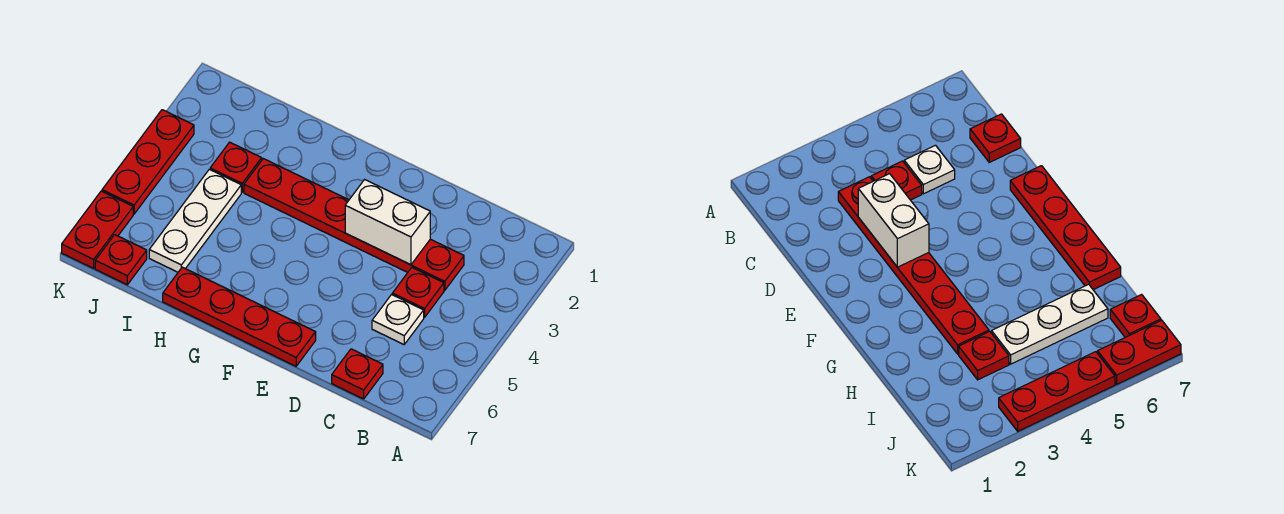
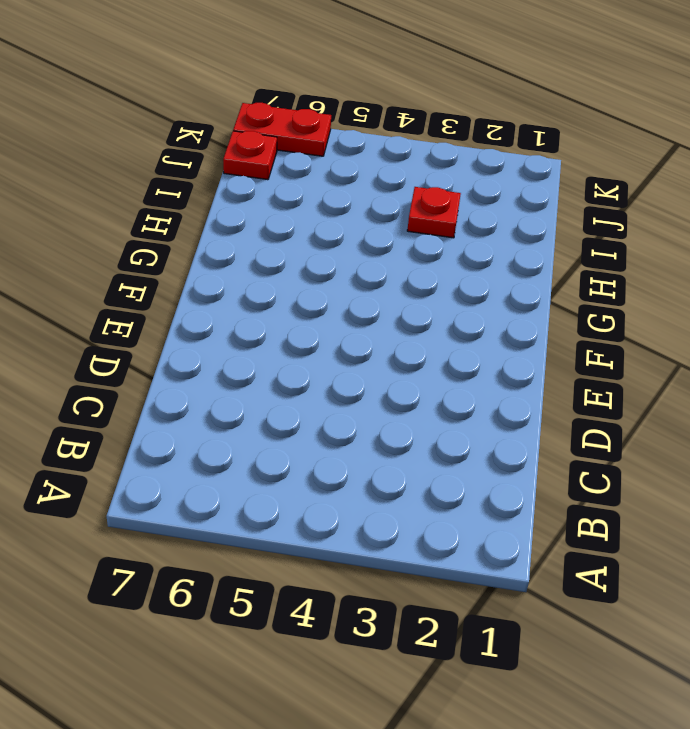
none -> red plate C3:H3 level 1
none -> red plate C4 level 1

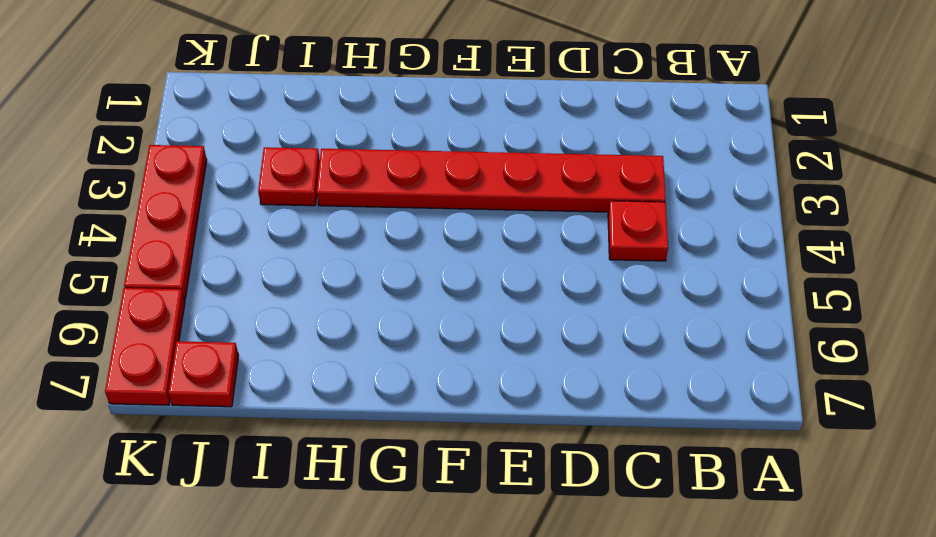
none -> white plate C5 level 1
none -> red plate C7 level 1

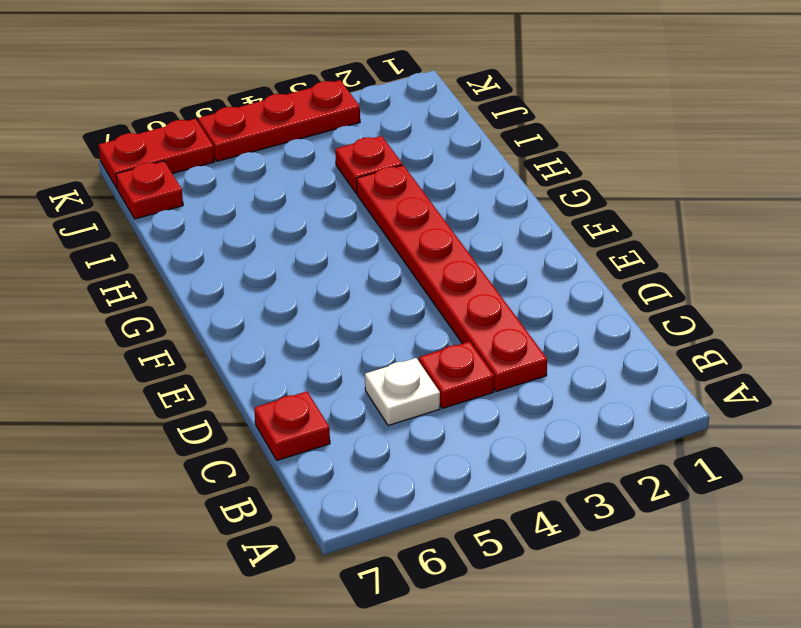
none -> red plate E7:H7 level 1
none -> white plate I4:I6 level 1

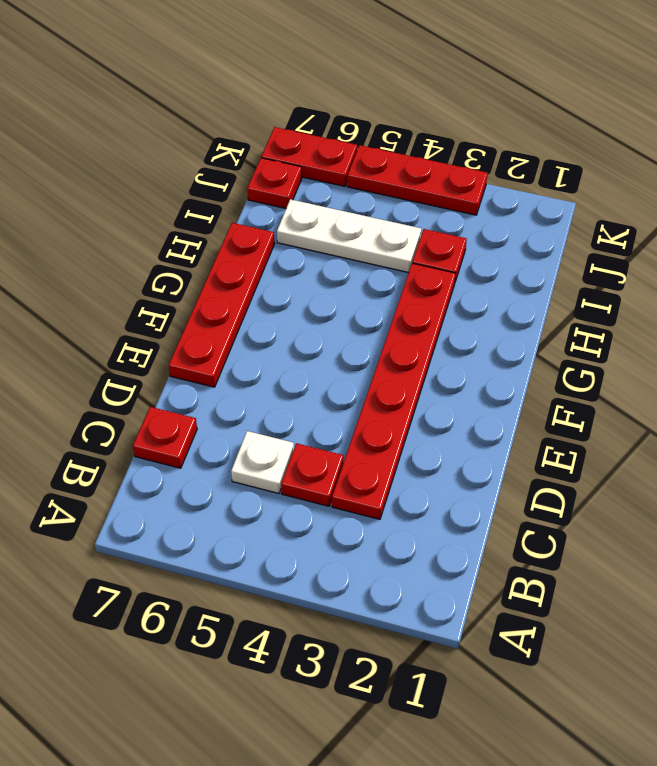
none -> white brick D3:E3 level 2

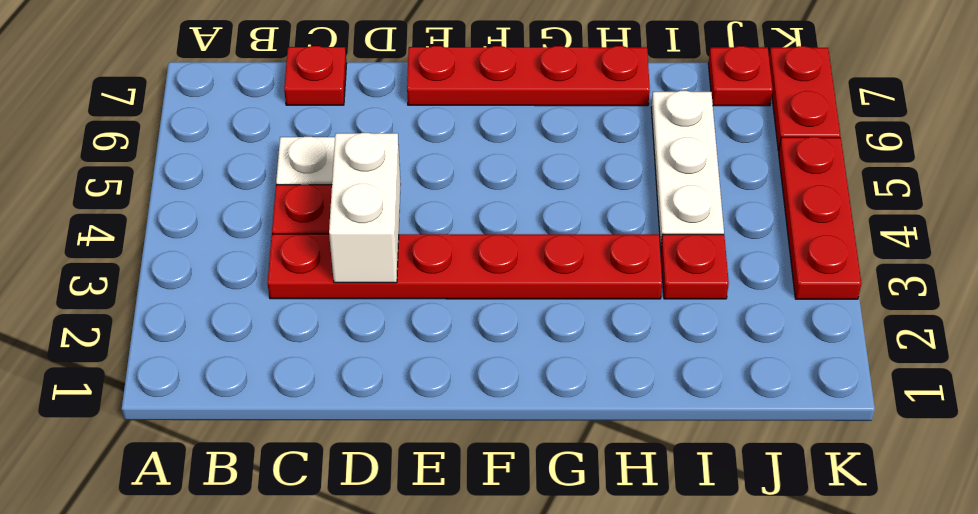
white brick D3:D4 level 2 -> white brick D3:E3 level 2

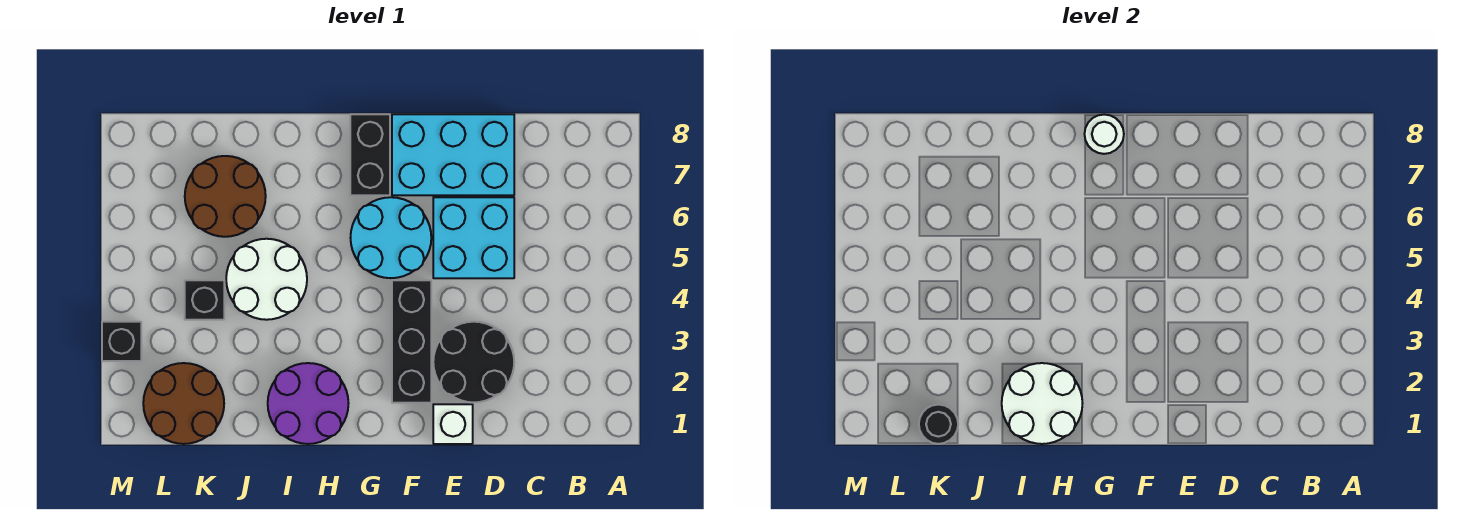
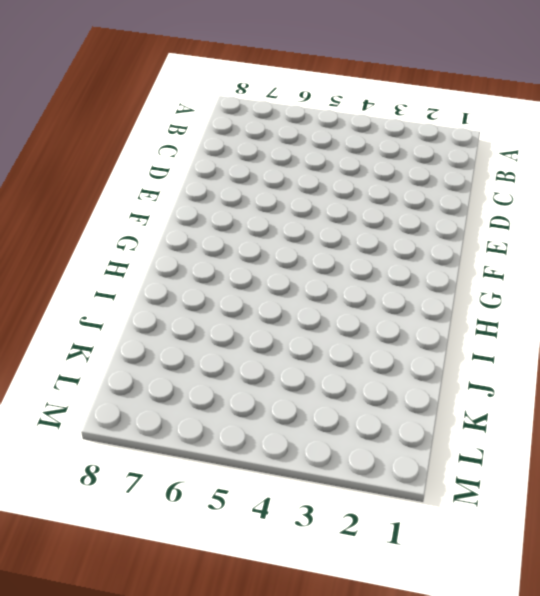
none -> black round brick D2:E3 level 1
none -> cyan brick D5:E6 level 1
none -> cyan brick D7:F8 level 1

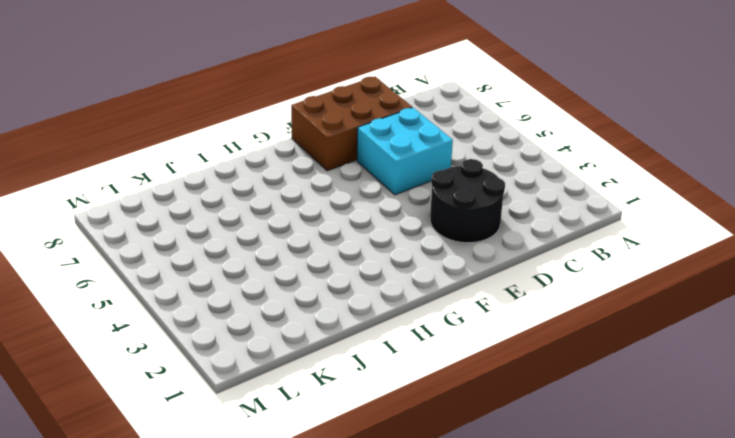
brown brick D7:F8 level 1 -> cyan brick D7:F8 level 1
none -> white brick E1 level 1
none -> black brick F2:F4 level 1
none -> cyan round brick F5:G6 level 1

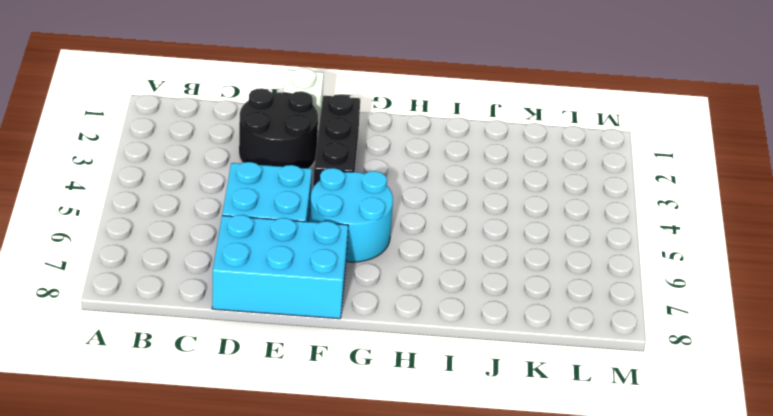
none -> black brick G7:G8 level 1
none -> purple round brick H1:I2 level 1
none -> white round brick I4:J5 level 1

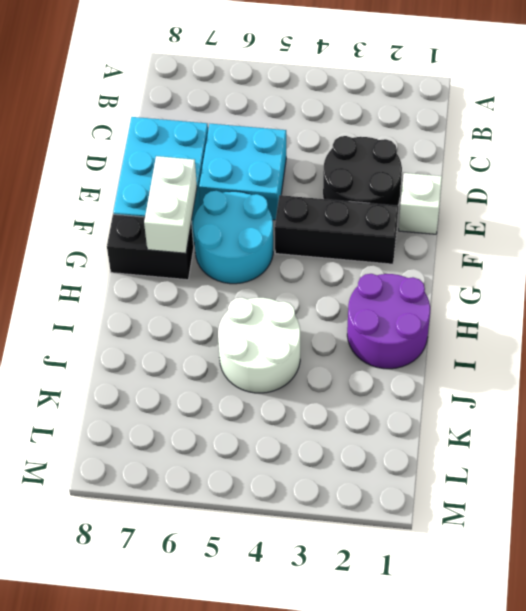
white brick F7:G7 level 2 -> none
none -> brown round brick J6:K7 level 1
none -> brown round brick K1:L2 level 1
none -> black brick K4 level 1

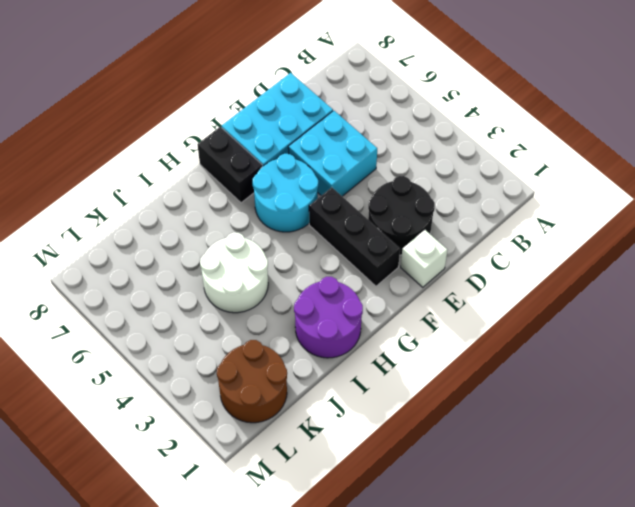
none -> brown round brick J6:K7 level 1
none -> black brick K4 level 1
none -> black brick M3 level 1

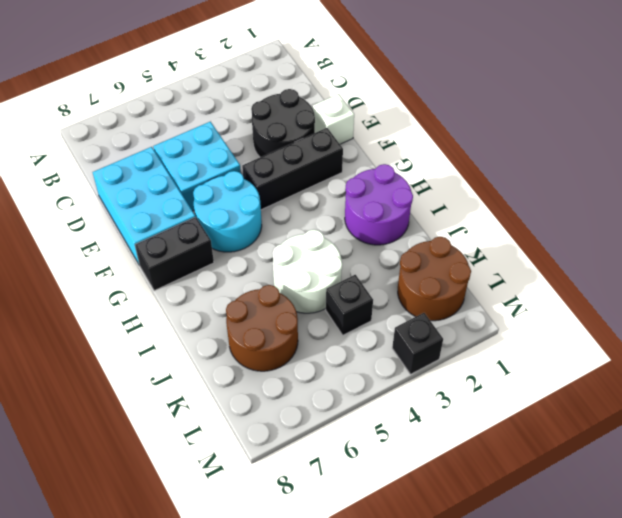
none -> white round brick G8 level 2
none -> white round brick H1:I2 level 2
none -> black round brick K1 level 2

==============================

■ **About this task**
Within the listing above, filter for lines holding the string "black" and copy each one.

■ **Completed exercise**
none -> black round brick D2:E3 level 1
none -> black brick F2:F4 level 1
none -> black brick G7:G8 level 1
none -> black brick K4 level 1
none -> black brick K4 level 1
none -> black brick M3 level 1
none -> black round brick K1 level 2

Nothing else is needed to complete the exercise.